EXERCISE REQUIREMENTS
Check the listing below for lines with the word "scissors" and say how many there are, with nothing but the number.

EXERCISE MATERIALS
□ □ □ □ □
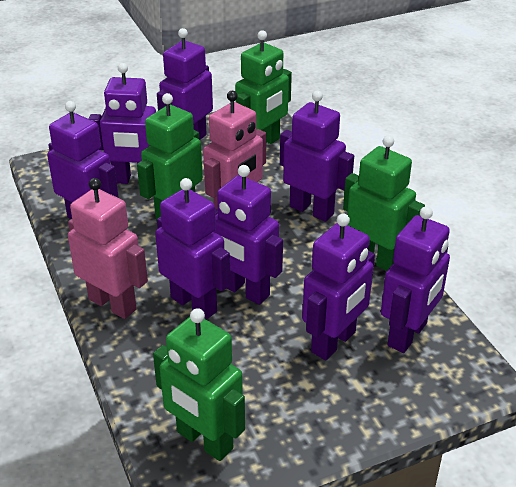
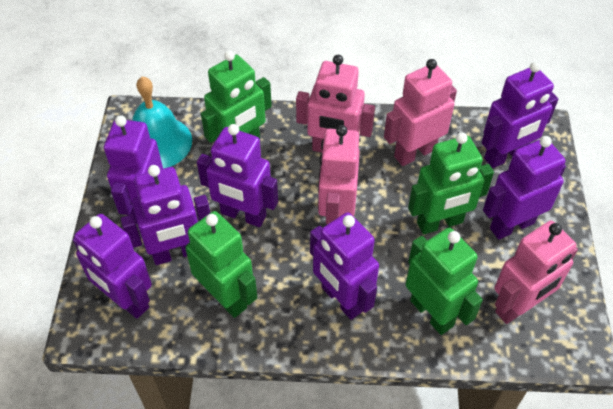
pink robot: 2 -> 4
purple robot: 8 -> 7
turquoise bell: 0 -> 1

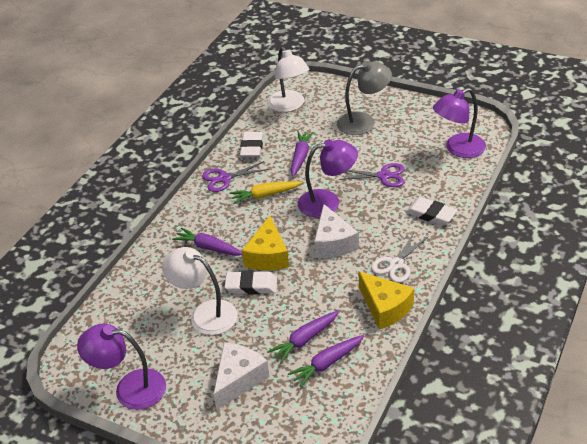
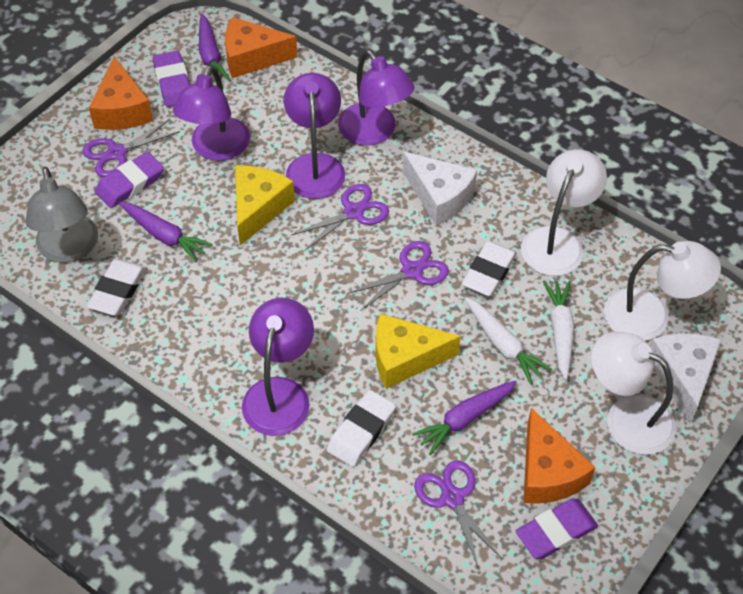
orange cheese: 0 -> 3
purple carrot: 4 -> 3
purple eraser: 0 -> 3
purple lamp: 3 -> 4
purple scissors: 2 -> 4
white carrot: 0 -> 2
white lamp: 2 -> 3
white scissors: 1 -> 0
yellow carrot: 1 -> 0

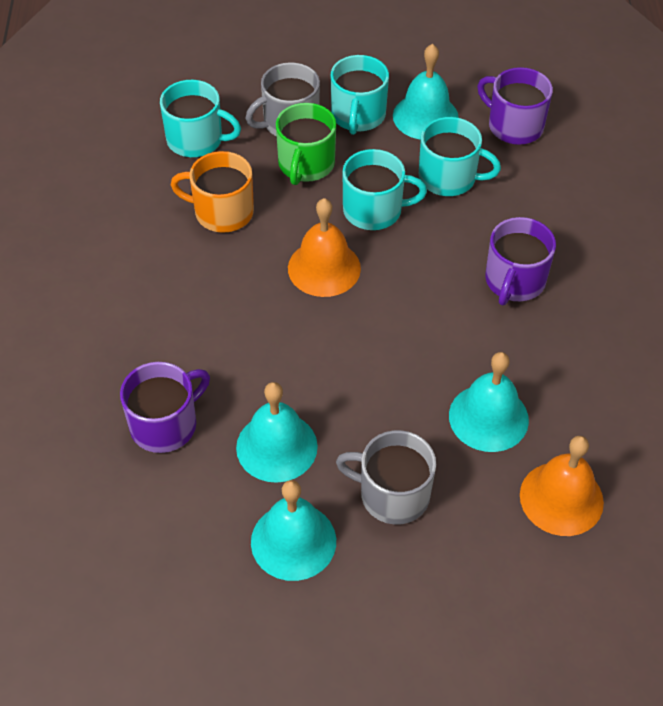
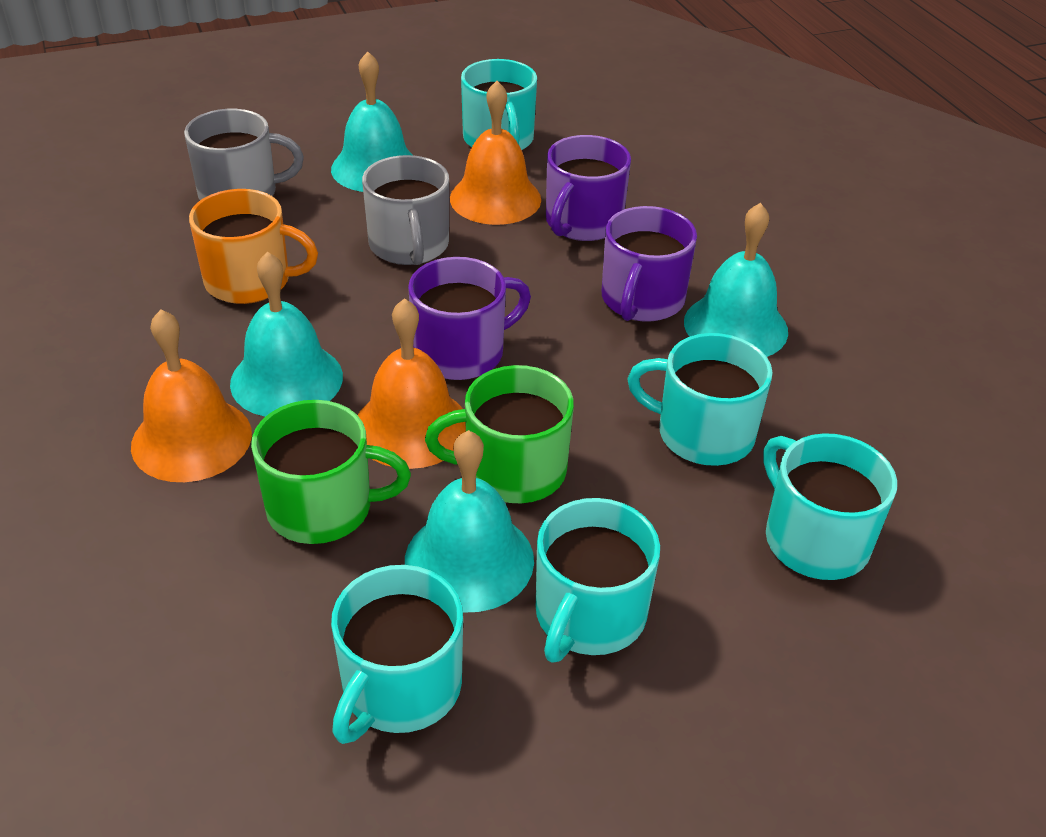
green mug: 1 -> 2
orange bell: 2 -> 3
turquoise mug: 4 -> 5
□ □ □ □ □
TASK ANSWER
2